### To do
Where a record contains a picture, omit the picture and repeat the rest exactly.

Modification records
------

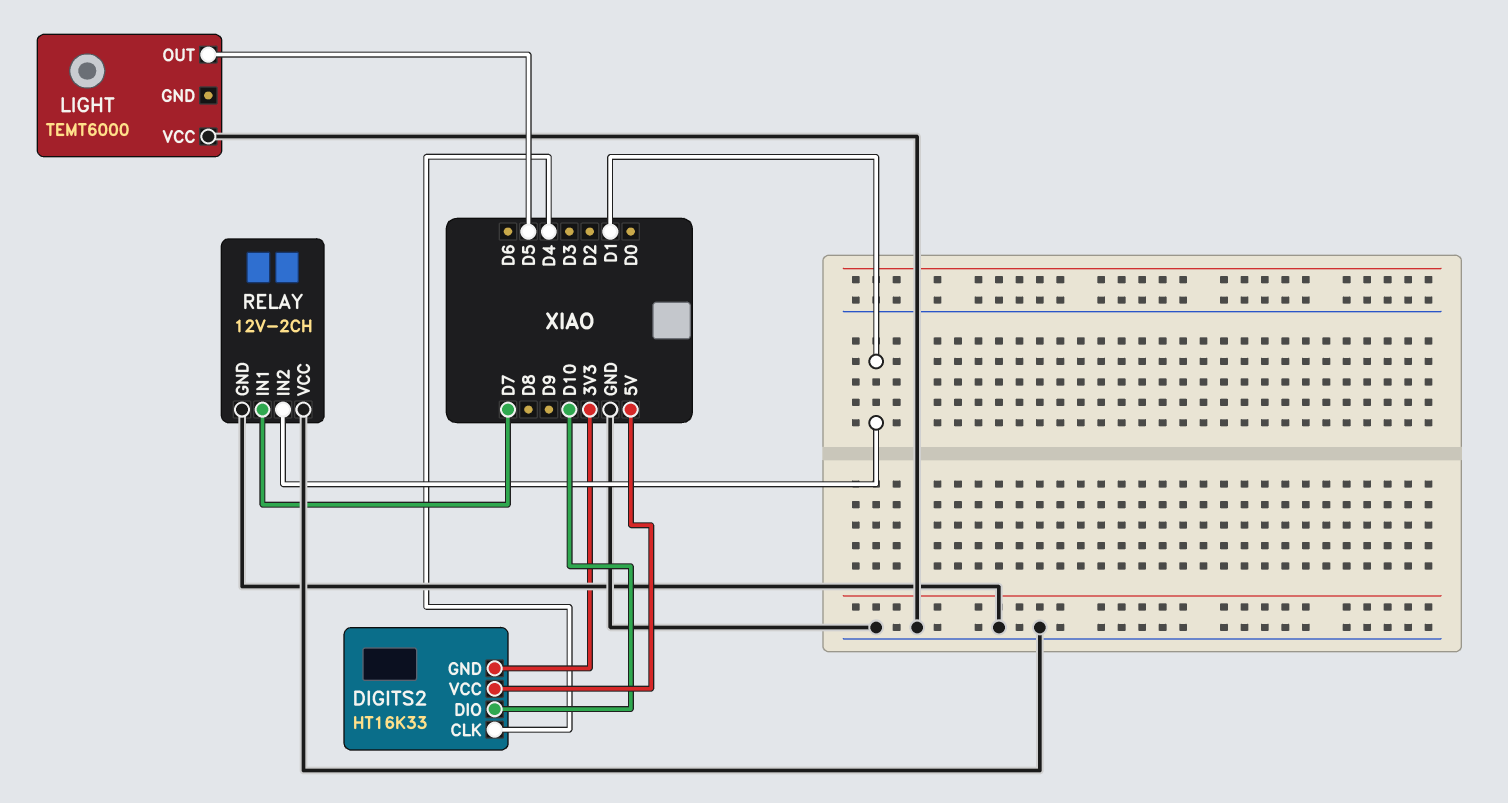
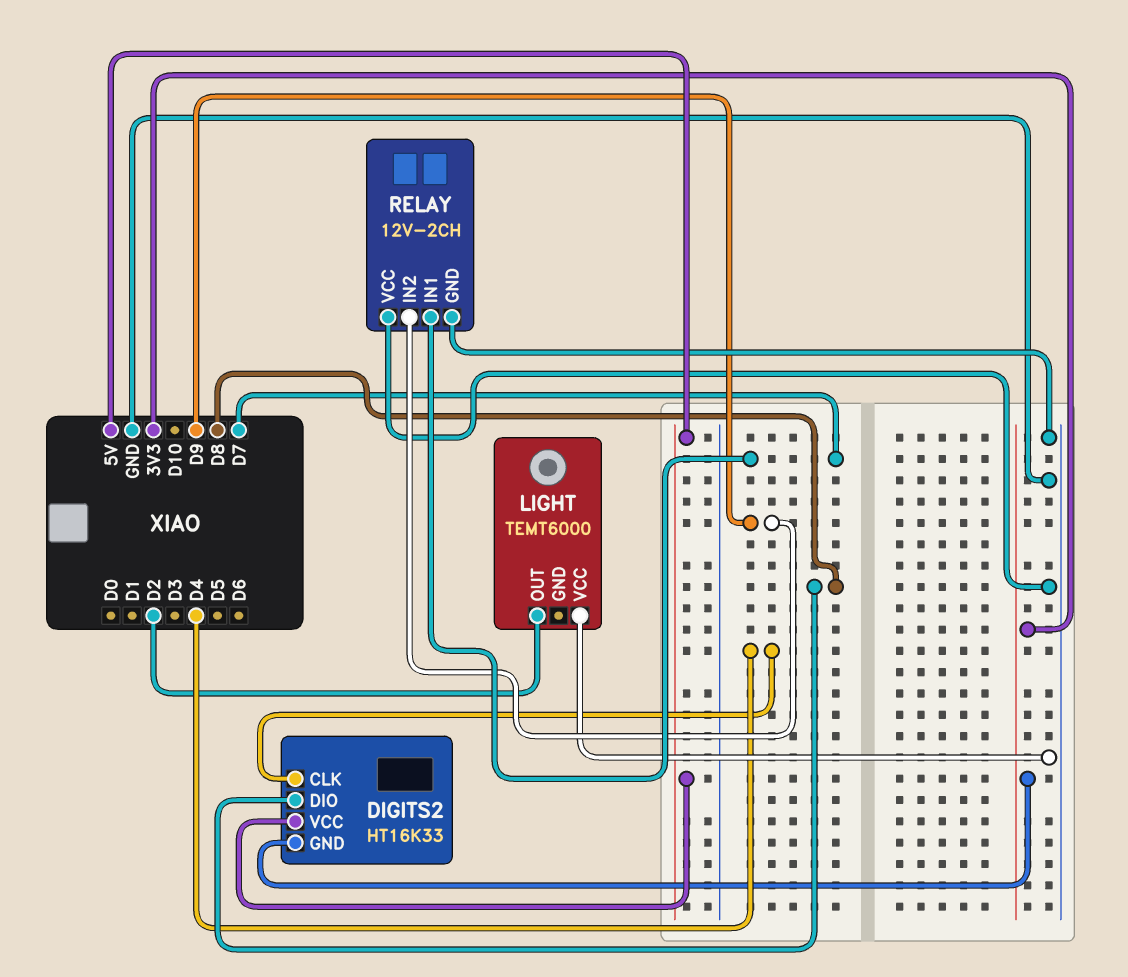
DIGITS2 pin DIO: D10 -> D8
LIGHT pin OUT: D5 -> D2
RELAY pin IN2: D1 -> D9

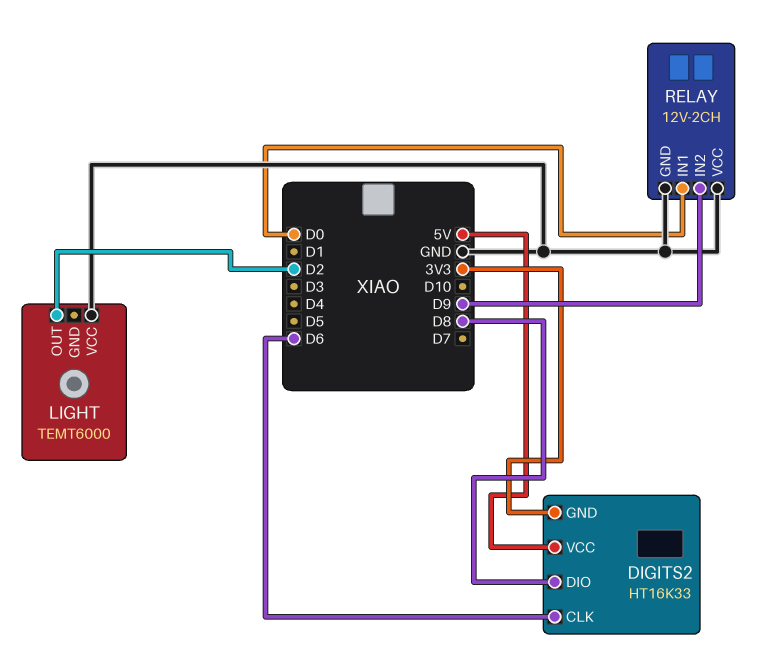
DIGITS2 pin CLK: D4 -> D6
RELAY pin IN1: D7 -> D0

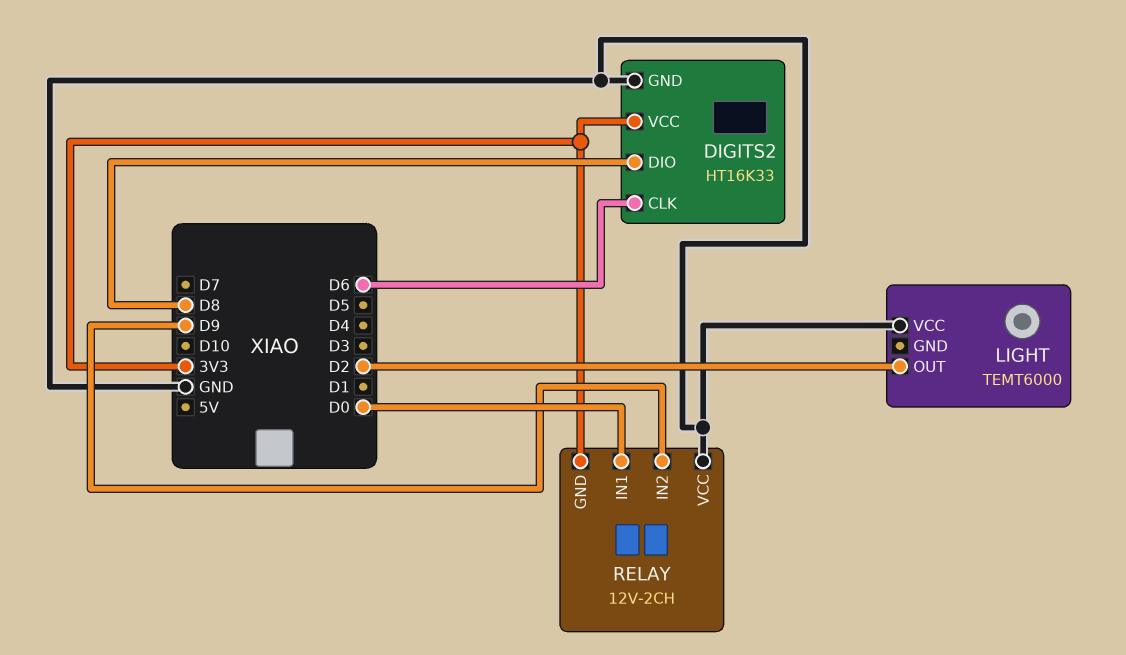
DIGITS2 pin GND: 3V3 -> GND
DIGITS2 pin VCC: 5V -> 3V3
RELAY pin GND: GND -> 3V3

------

### Written response
DIGITS2 pin DIO: D10 -> D8
LIGHT pin OUT: D5 -> D2
RELAY pin IN2: D1 -> D9

DIGITS2 pin CLK: D4 -> D6
RELAY pin IN1: D7 -> D0

DIGITS2 pin GND: 3V3 -> GND
DIGITS2 pin VCC: 5V -> 3V3
RELAY pin GND: GND -> 3V3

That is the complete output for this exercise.